◆ **Task description**: Report each line of the records below that uses the word "moved".

◆ **Input material**:
----

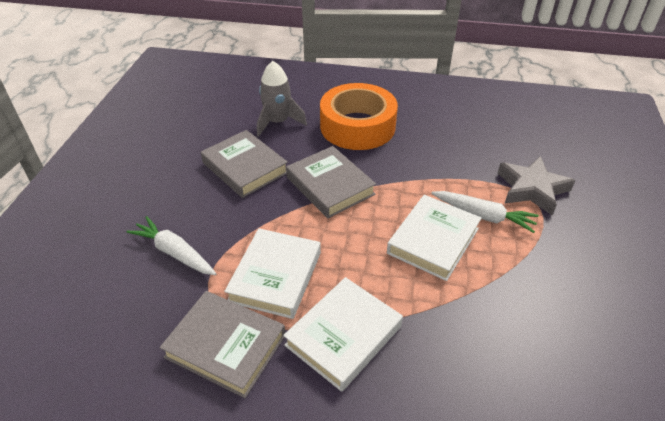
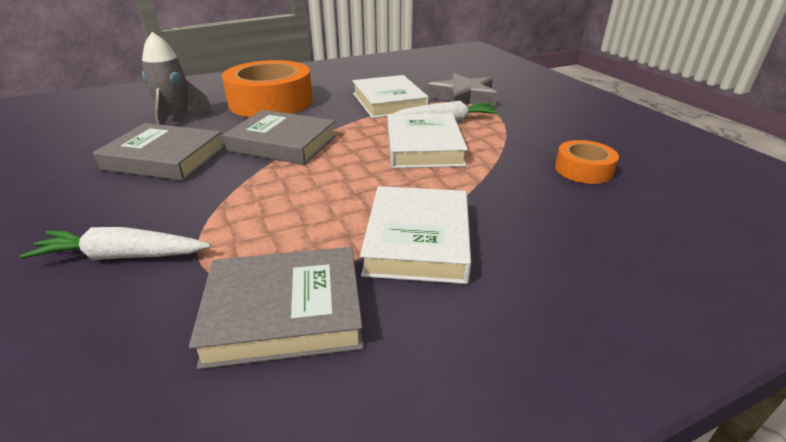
camera: 35 degrees left, 10 degrees down
white book [224,228,321,319] -> white book moved to [352,75,429,118]
none -> orange tape [555,140,619,184]

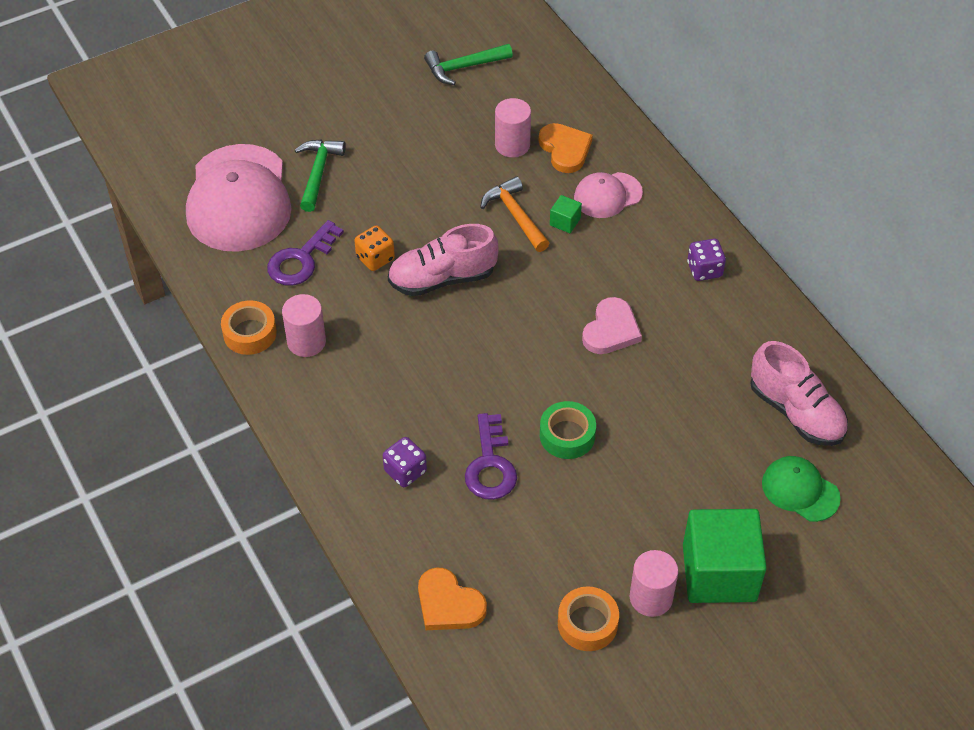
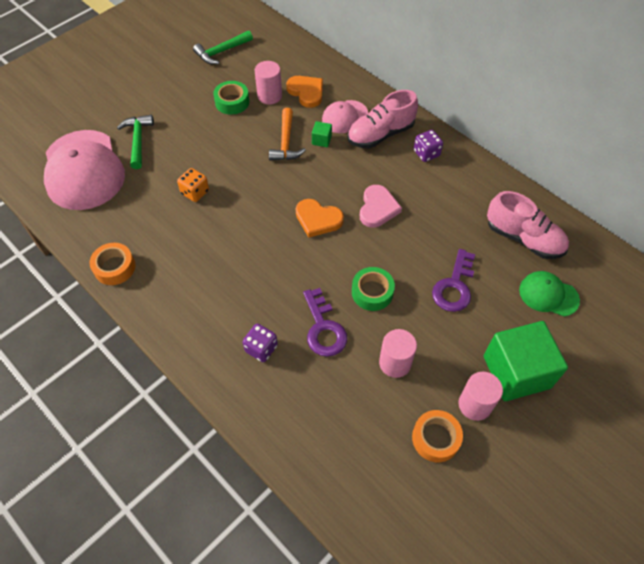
camera: 15 degrees left, 5 degrees up
purple key [267,220,344,286] -> purple key moved to [432,249,475,312]
pink cylinder [282,294,326,357] -> pink cylinder moved to [379,329,417,378]
pink shoe [388,224,499,296] -> pink shoe moved to [347,90,418,148]
orange heart [418,568,487,630] -> orange heart moved to [296,199,344,238]
orange hammer [480,176,550,252] -> orange hammer turned 135 degrees counterclockwise [269,108,306,161]
none -> green tape [213,81,249,115]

----

◆ **Your response**:
white book [224,228,321,319] -> white book moved to [352,75,429,118]
purple key [267,220,344,286] -> purple key moved to [432,249,475,312]
pink cylinder [282,294,326,357] -> pink cylinder moved to [379,329,417,378]
pink shoe [388,224,499,296] -> pink shoe moved to [347,90,418,148]
orange heart [418,568,487,630] -> orange heart moved to [296,199,344,238]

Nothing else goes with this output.